Segment Start: Records for the task
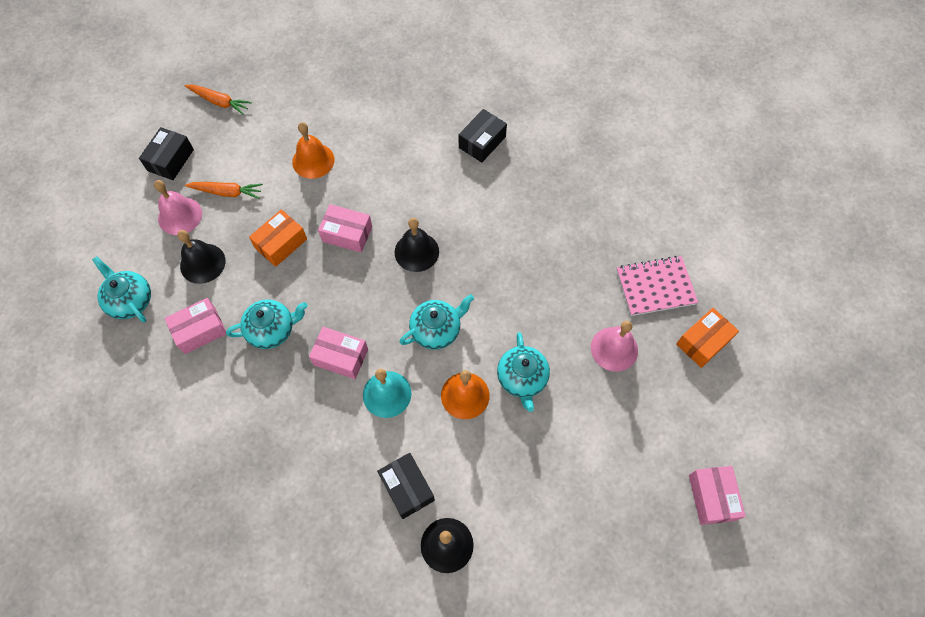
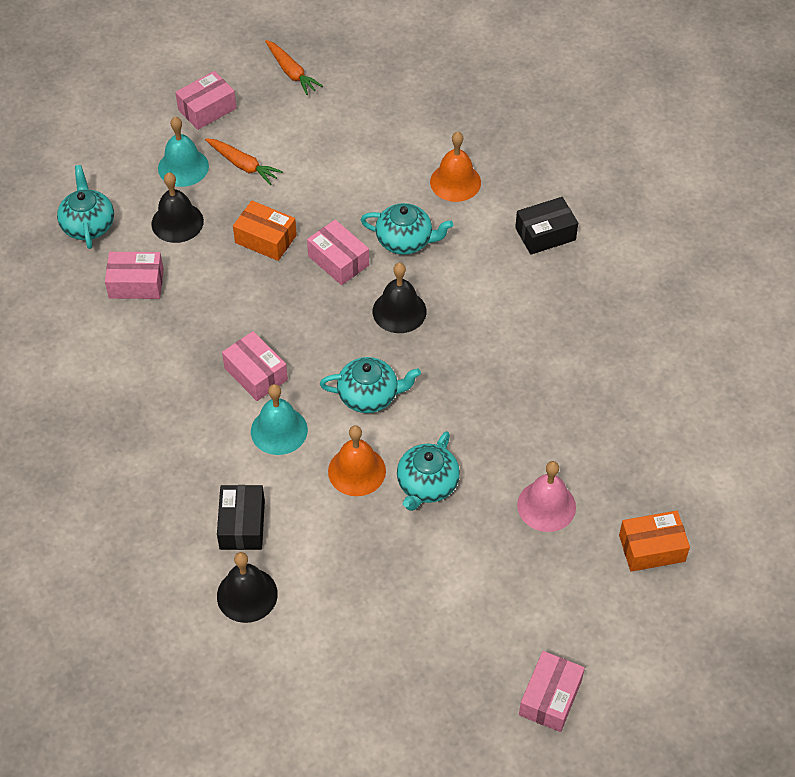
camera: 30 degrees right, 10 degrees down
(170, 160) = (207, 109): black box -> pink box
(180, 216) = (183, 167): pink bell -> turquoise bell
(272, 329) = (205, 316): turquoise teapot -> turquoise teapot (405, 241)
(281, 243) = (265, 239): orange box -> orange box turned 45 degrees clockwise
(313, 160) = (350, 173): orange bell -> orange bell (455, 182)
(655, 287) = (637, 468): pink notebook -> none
Segment End: Records for the task
- Exercise objective
Exact copies of the lines from the one containing "(180, 216) = (183, 167): pink" through the end of the listing, both included, are the only thing wanted.

- Exercise response
(180, 216) = (183, 167): pink bell -> turquoise bell
(272, 329) = (205, 316): turquoise teapot -> turquoise teapot (405, 241)
(281, 243) = (265, 239): orange box -> orange box turned 45 degrees clockwise
(313, 160) = (350, 173): orange bell -> orange bell (455, 182)
(655, 287) = (637, 468): pink notebook -> none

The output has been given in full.